■ TASK REQUIREMENTS
Restate the data below word for word, and let no image into your version.

COLLECTED DATA Block Start

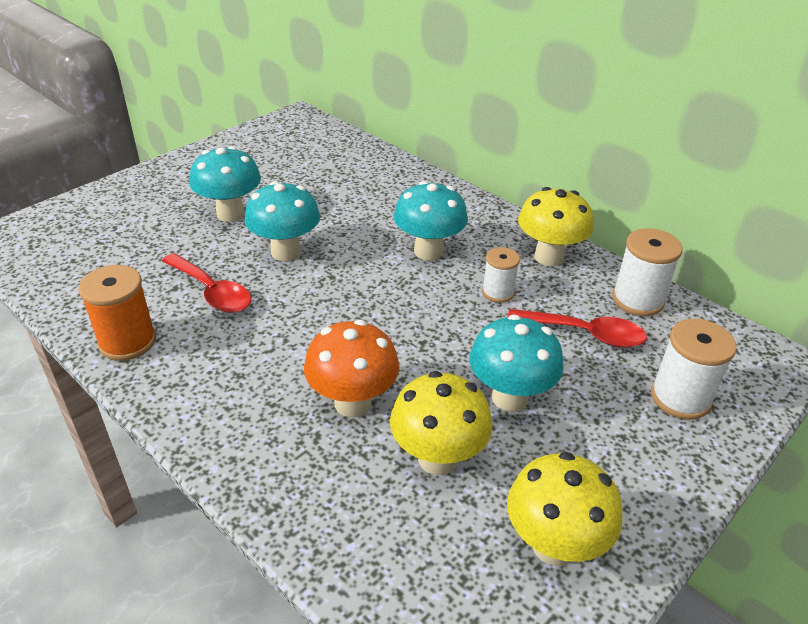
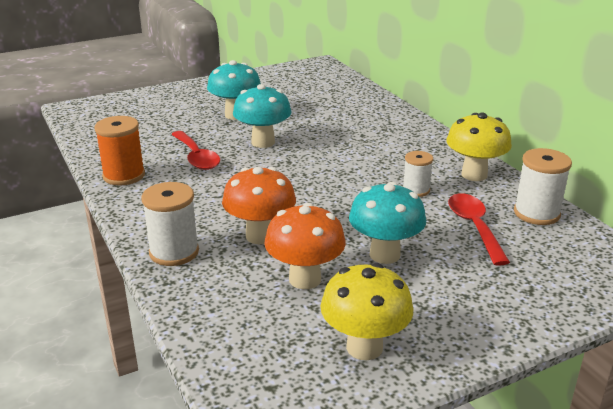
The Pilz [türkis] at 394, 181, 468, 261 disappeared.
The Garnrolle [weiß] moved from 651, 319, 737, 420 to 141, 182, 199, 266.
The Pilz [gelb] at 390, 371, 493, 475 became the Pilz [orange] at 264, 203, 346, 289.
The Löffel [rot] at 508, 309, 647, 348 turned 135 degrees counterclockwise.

COLLECTED DATA Block End

■ TASK ANSWER
The Pilz [türkis] at 394, 181, 468, 261 disappeared.
The Garnrolle [weiß] moved from 651, 319, 737, 420 to 141, 182, 199, 266.
The Pilz [gelb] at 390, 371, 493, 475 became the Pilz [orange] at 264, 203, 346, 289.
The Löffel [rot] at 508, 309, 647, 348 turned 135 degrees counterclockwise.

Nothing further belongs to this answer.